WHAT YOU HAVE TO DO -
Copy the listing below exactly. Pictures stay out of it.

SUPPLIED DATA -

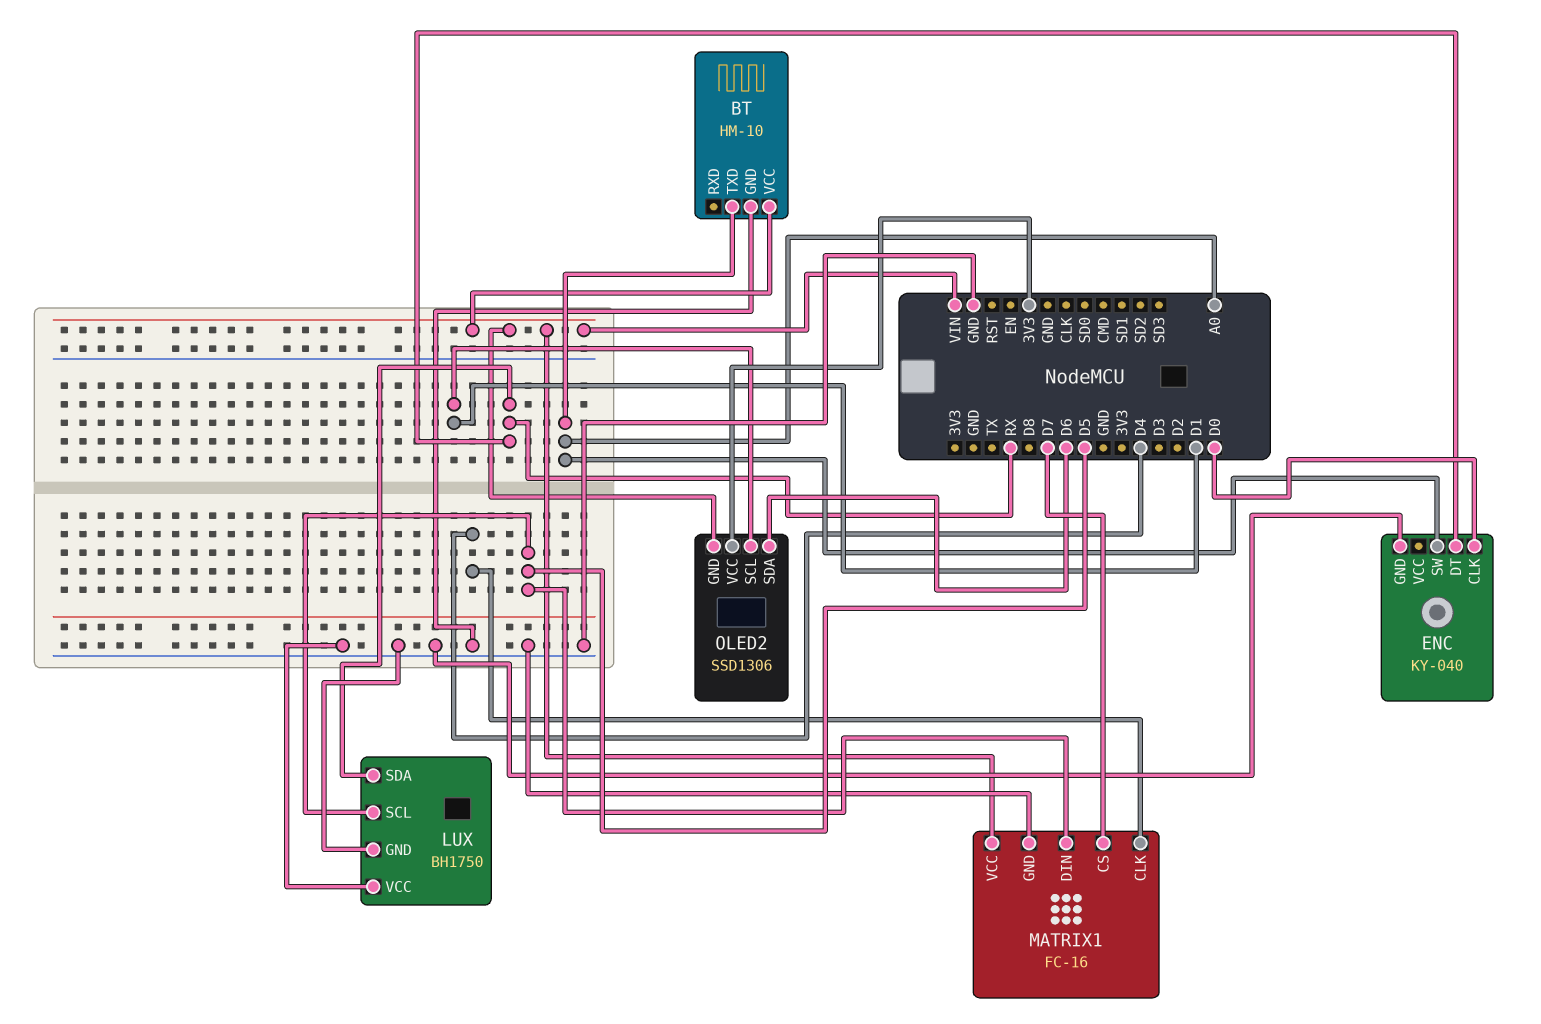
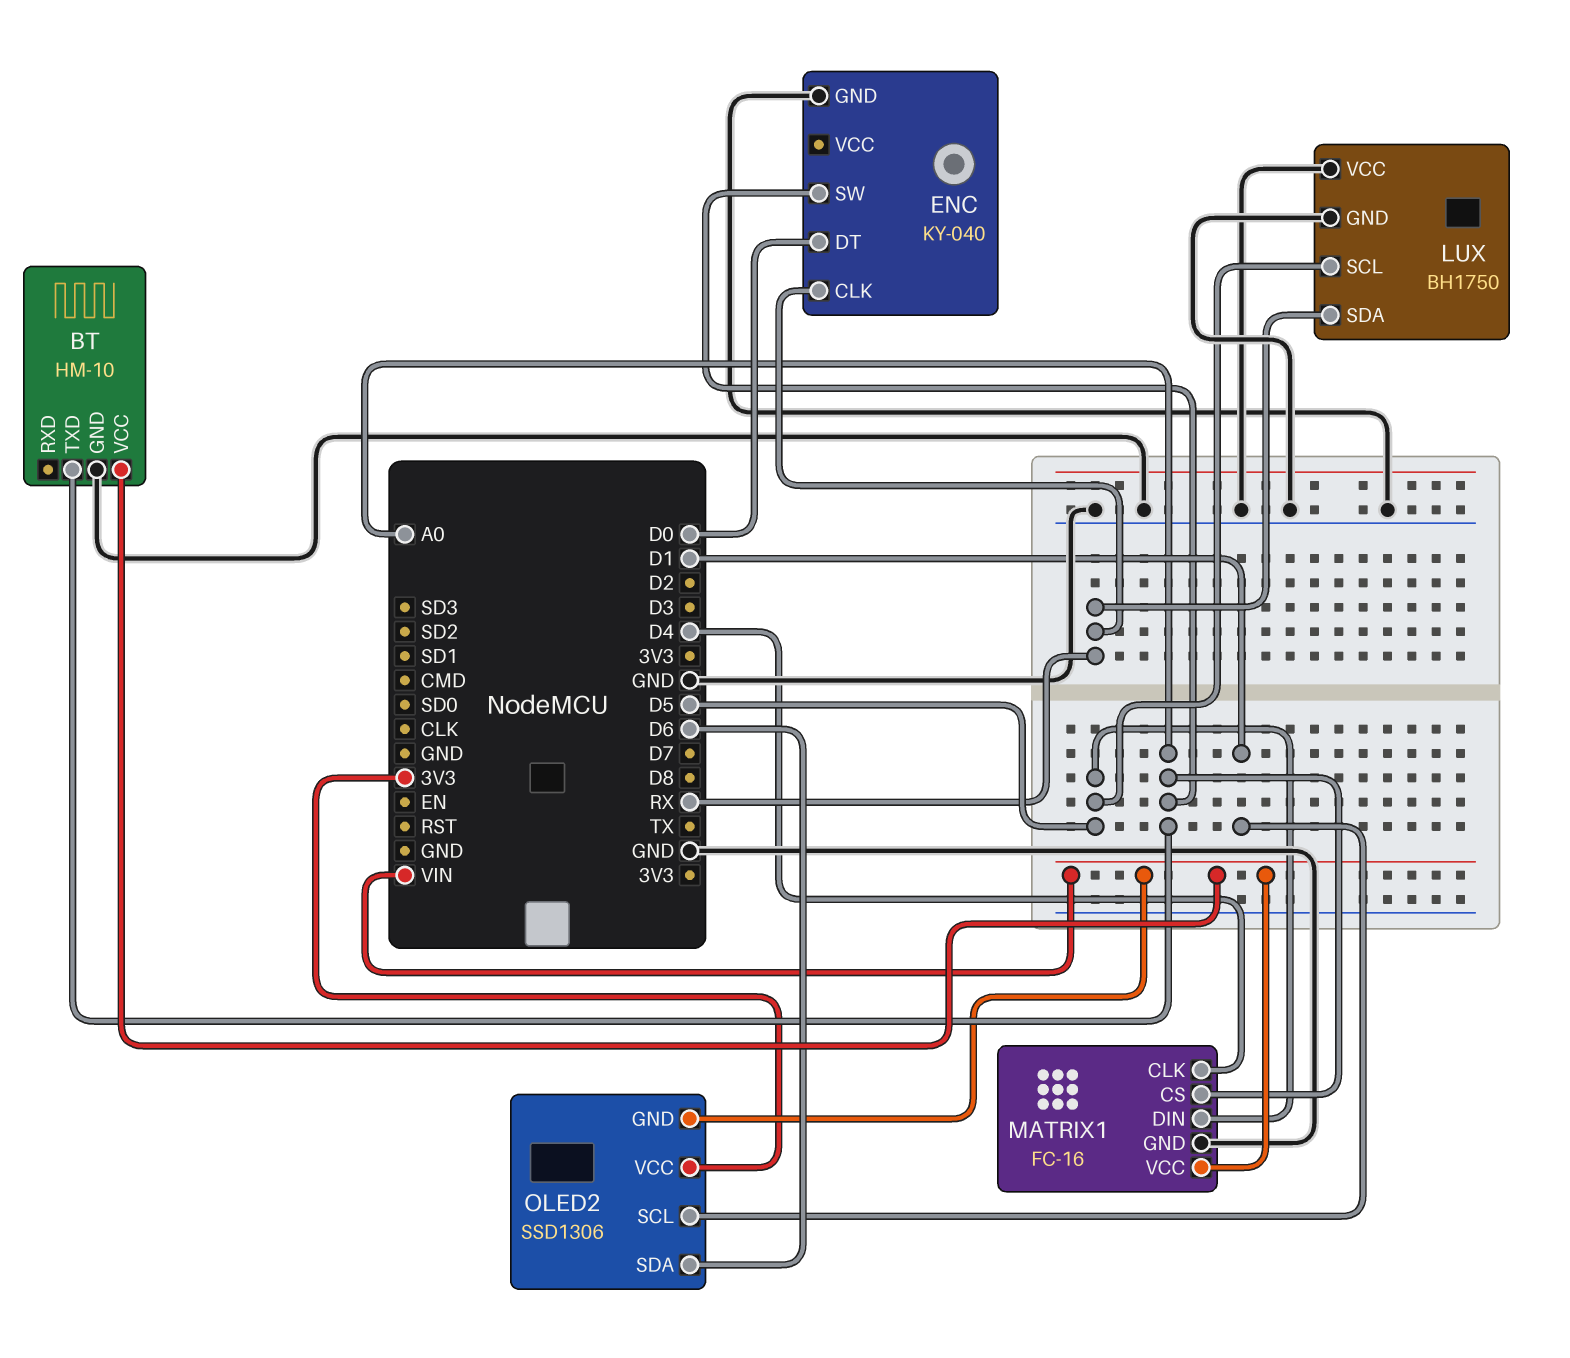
ENC pin CLK: D0 -> RX
ENC pin DT: RX -> D0
MATRIX1 pin CS: D7 -> A0

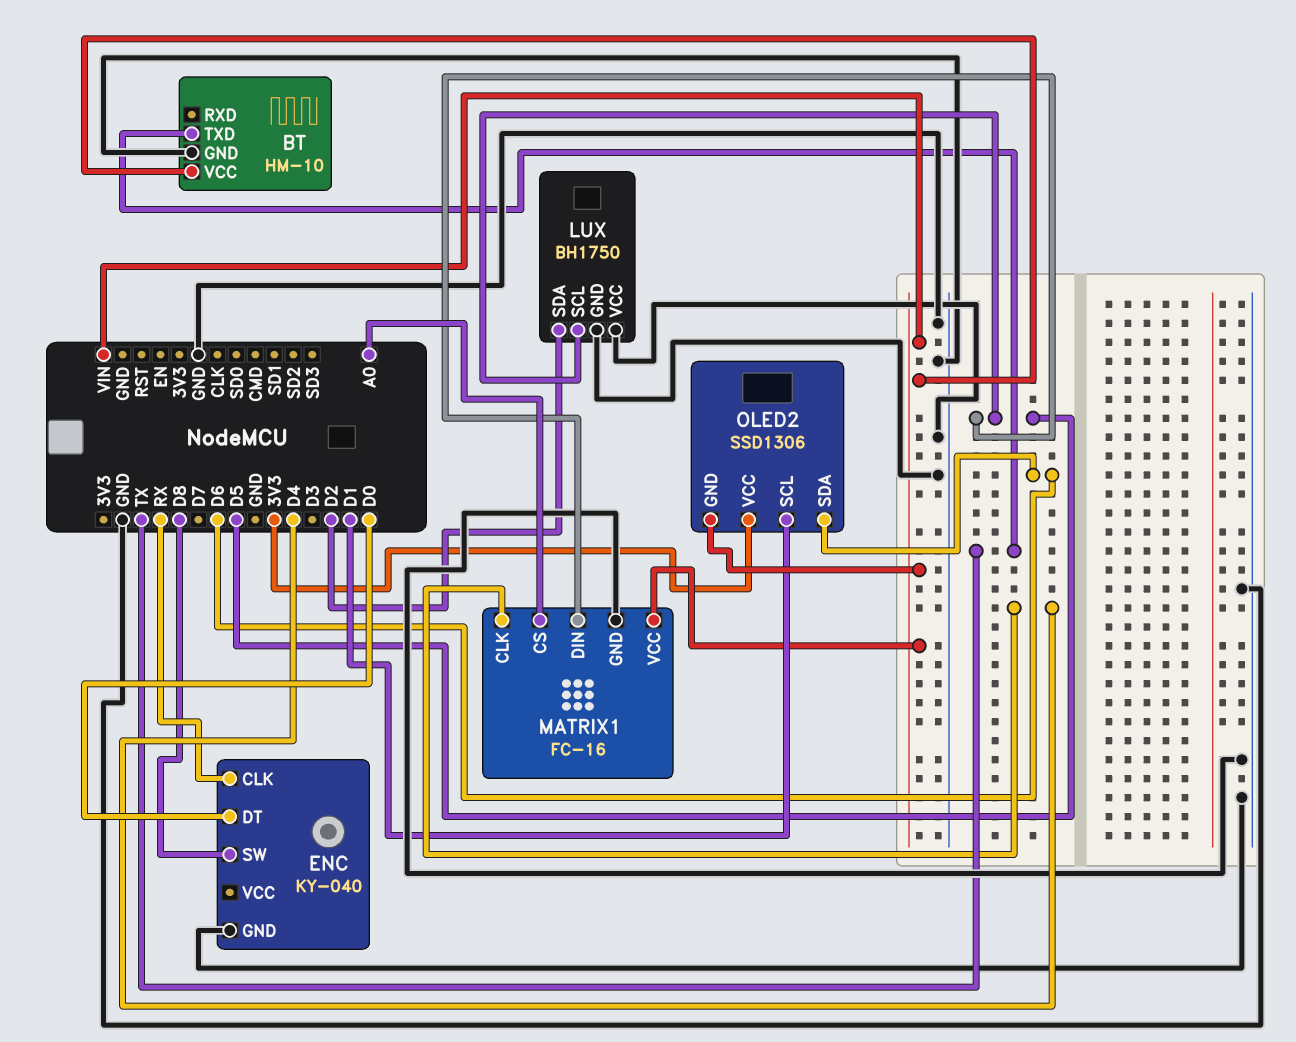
BT pin TXD: A0 -> TX
ENC pin SW: A0 -> D8
LUX pin SDA: RX -> D2

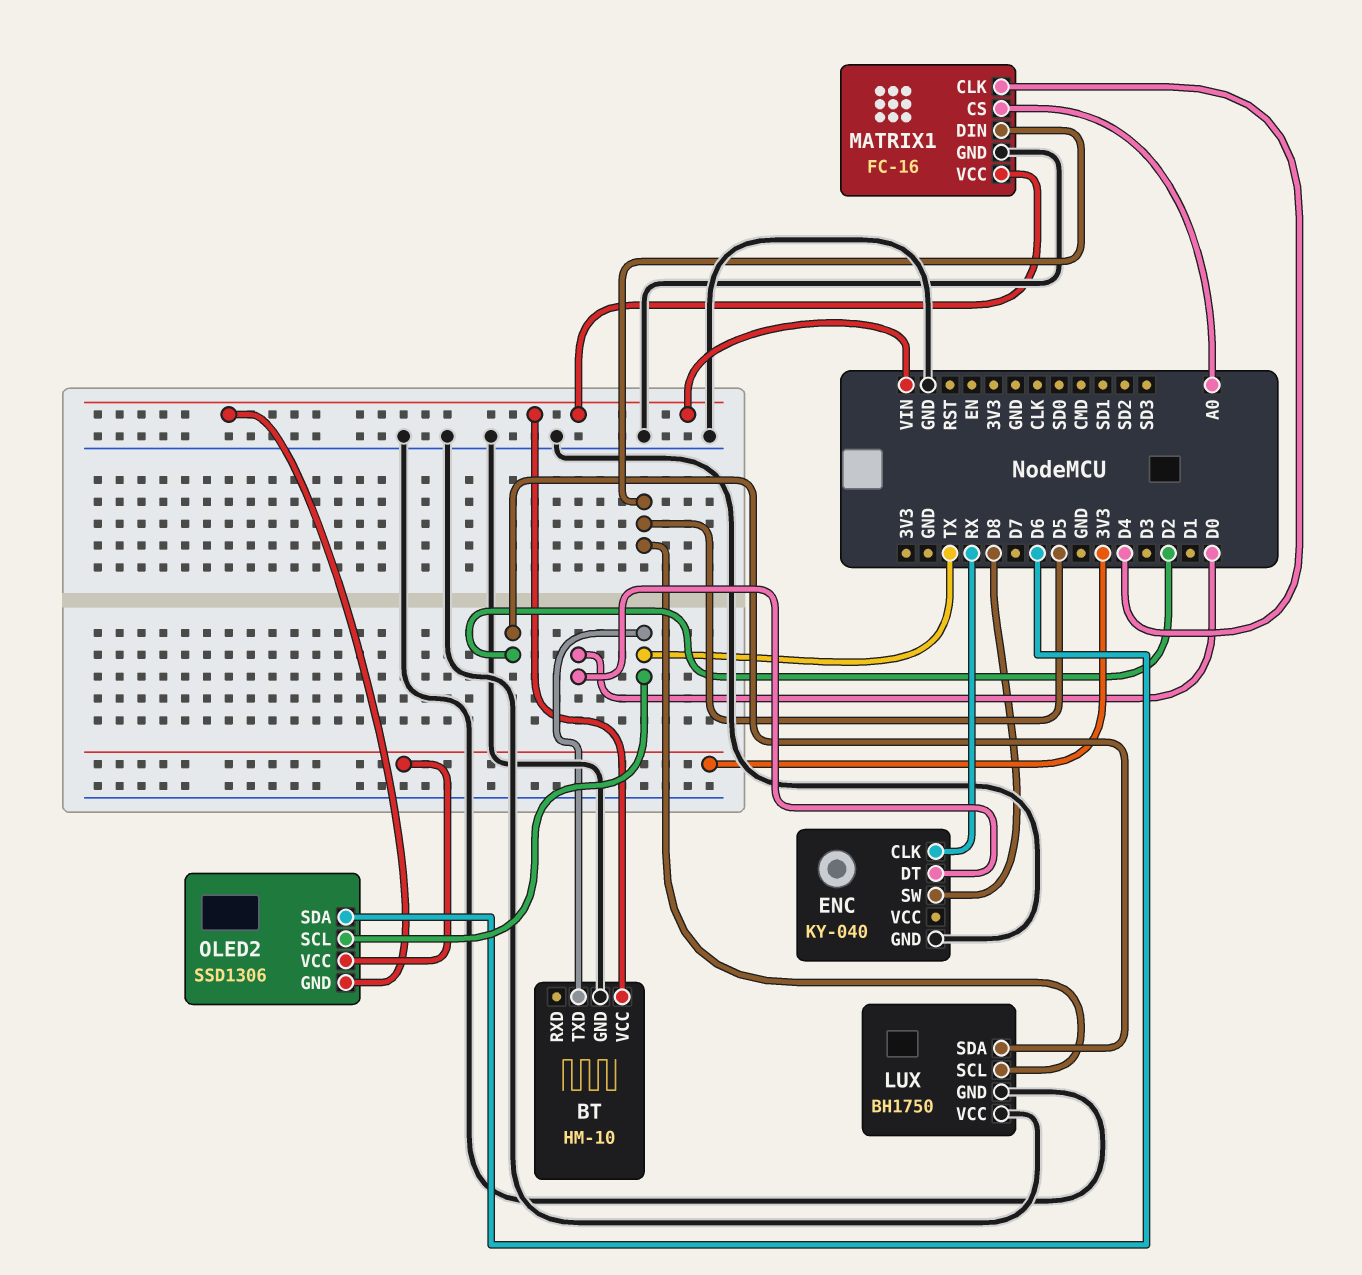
OLED2 pin SCL: D1 -> TX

ANSWER BELOW -
ENC pin CLK: D0 -> RX
ENC pin DT: RX -> D0
MATRIX1 pin CS: D7 -> A0

BT pin TXD: A0 -> TX
ENC pin SW: A0 -> D8
LUX pin SDA: RX -> D2

OLED2 pin SCL: D1 -> TX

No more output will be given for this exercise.